● **Extracted material**
* * *

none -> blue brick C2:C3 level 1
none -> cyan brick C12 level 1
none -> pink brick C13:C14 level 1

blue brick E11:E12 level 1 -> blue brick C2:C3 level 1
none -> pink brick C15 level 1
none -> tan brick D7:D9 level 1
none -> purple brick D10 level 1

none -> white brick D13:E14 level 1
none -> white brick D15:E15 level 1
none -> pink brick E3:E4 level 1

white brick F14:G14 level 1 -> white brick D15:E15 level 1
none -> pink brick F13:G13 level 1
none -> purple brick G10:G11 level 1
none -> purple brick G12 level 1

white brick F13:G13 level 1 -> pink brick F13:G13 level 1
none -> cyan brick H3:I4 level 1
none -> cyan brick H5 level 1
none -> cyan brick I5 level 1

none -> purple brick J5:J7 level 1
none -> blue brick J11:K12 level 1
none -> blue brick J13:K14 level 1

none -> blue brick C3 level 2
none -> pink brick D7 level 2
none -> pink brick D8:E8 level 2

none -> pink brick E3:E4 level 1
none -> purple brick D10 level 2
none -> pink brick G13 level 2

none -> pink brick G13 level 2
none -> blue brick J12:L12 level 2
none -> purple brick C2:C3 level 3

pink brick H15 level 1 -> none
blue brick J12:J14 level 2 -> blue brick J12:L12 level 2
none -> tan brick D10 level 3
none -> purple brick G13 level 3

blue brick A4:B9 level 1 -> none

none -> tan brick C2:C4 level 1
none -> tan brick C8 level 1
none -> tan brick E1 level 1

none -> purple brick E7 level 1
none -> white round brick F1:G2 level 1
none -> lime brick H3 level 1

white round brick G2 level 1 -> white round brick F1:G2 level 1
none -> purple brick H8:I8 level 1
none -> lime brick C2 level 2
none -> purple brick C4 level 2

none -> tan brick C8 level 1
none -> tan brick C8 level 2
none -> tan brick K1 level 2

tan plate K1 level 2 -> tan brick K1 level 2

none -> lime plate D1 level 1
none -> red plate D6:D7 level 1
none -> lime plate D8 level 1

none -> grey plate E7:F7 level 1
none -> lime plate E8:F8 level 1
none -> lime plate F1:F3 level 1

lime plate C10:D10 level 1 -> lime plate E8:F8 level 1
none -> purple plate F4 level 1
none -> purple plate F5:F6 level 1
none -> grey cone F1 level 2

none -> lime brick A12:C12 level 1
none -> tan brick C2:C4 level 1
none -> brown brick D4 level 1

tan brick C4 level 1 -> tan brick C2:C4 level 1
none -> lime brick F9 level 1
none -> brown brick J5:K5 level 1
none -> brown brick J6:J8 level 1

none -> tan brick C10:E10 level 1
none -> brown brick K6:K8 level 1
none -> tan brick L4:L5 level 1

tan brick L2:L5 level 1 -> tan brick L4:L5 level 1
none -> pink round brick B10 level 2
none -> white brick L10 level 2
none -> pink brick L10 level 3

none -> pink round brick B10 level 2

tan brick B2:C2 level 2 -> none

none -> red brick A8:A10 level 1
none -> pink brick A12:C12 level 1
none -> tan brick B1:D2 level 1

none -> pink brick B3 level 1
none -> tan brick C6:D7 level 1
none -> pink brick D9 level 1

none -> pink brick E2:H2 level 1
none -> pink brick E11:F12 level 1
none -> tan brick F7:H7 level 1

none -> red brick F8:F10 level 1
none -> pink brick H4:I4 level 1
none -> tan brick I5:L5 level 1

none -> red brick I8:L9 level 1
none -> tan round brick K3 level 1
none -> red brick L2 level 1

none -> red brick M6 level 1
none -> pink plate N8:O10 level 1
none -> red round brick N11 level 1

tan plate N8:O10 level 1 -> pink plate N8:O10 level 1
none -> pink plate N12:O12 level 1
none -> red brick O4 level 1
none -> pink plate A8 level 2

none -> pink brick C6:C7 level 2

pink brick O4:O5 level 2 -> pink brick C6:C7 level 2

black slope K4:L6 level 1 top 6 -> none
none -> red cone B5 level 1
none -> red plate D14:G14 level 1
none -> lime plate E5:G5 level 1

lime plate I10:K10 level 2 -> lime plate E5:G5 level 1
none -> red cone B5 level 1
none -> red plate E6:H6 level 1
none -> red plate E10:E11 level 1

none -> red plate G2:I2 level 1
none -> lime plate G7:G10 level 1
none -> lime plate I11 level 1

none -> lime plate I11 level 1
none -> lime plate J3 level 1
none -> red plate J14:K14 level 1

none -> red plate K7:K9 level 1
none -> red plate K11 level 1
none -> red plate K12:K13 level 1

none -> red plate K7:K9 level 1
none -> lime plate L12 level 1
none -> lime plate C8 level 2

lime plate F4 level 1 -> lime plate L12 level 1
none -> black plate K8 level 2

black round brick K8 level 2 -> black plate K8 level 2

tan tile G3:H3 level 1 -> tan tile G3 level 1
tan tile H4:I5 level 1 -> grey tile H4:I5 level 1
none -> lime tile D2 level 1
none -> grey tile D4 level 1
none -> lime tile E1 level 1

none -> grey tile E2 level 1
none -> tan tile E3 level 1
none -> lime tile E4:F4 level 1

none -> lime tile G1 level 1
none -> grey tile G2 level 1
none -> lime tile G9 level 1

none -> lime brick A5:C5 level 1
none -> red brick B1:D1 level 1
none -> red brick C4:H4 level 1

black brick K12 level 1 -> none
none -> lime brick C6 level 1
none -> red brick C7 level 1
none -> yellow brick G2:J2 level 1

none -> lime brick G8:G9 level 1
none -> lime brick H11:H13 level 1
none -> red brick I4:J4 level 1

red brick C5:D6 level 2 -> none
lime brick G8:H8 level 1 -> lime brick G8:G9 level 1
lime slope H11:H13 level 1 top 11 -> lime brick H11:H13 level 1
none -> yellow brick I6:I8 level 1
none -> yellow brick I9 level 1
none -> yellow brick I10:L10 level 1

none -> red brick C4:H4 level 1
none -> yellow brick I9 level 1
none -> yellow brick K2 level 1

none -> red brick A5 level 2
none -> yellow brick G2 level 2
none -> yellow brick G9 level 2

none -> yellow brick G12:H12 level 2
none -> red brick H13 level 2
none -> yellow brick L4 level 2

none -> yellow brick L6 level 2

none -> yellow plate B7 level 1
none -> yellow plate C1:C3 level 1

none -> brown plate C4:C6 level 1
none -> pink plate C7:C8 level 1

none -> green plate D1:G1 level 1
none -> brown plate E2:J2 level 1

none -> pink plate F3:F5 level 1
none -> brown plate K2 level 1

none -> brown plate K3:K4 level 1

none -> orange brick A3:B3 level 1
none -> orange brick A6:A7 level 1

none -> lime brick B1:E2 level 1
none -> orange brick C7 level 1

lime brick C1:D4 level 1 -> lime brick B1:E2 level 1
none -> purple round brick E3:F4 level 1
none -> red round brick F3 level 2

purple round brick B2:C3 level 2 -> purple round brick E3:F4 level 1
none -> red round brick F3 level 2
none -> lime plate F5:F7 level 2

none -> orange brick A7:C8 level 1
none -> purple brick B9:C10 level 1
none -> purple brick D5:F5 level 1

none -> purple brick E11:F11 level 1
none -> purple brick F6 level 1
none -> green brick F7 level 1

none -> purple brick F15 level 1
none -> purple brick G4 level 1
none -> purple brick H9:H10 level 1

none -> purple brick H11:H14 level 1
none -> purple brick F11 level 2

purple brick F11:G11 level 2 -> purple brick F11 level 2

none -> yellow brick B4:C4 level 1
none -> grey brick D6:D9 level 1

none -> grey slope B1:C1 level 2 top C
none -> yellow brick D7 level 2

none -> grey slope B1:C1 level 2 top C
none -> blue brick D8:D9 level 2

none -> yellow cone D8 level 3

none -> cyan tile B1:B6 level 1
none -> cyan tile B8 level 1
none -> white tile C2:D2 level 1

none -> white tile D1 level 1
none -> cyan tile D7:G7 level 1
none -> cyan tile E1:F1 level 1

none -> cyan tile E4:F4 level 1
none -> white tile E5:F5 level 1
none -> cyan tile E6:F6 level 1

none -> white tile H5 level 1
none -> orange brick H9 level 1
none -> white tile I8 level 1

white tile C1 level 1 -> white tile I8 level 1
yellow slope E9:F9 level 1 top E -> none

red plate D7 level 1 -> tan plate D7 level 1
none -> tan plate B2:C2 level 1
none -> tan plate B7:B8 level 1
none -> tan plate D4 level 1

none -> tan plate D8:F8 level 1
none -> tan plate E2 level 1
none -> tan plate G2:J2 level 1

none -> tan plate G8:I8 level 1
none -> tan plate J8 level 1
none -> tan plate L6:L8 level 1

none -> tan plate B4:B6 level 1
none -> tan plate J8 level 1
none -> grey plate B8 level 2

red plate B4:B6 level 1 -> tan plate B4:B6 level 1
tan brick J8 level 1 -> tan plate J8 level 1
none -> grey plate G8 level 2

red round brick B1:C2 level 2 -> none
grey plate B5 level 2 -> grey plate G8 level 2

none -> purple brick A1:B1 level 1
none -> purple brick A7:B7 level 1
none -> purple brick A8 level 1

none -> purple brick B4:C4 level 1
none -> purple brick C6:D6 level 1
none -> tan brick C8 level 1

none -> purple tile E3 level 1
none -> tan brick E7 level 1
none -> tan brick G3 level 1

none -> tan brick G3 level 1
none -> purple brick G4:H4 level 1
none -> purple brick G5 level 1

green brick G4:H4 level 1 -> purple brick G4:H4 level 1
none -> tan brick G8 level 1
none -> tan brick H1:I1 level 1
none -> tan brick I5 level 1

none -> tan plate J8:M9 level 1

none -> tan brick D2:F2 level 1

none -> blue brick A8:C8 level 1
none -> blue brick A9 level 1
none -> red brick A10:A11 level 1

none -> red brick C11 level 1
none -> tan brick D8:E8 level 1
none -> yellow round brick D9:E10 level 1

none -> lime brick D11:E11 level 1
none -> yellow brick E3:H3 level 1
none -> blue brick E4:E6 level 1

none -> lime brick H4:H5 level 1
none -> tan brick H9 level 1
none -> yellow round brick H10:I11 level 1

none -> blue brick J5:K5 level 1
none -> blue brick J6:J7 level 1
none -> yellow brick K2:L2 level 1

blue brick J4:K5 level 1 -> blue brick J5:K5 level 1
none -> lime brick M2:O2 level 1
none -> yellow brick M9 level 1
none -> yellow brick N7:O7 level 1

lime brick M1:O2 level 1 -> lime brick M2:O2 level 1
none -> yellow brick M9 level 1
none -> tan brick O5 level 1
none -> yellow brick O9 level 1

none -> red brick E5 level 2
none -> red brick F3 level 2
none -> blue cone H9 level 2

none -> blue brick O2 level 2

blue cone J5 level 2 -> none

* * *

● **What you should do**
The answer consists of the lines above that include the word "orange", each copied exactly.

● **Result**
none -> orange brick A3:B3 level 1
none -> orange brick A6:A7 level 1
none -> orange brick C7 level 1
none -> orange brick A7:C8 level 1
none -> orange brick H9 level 1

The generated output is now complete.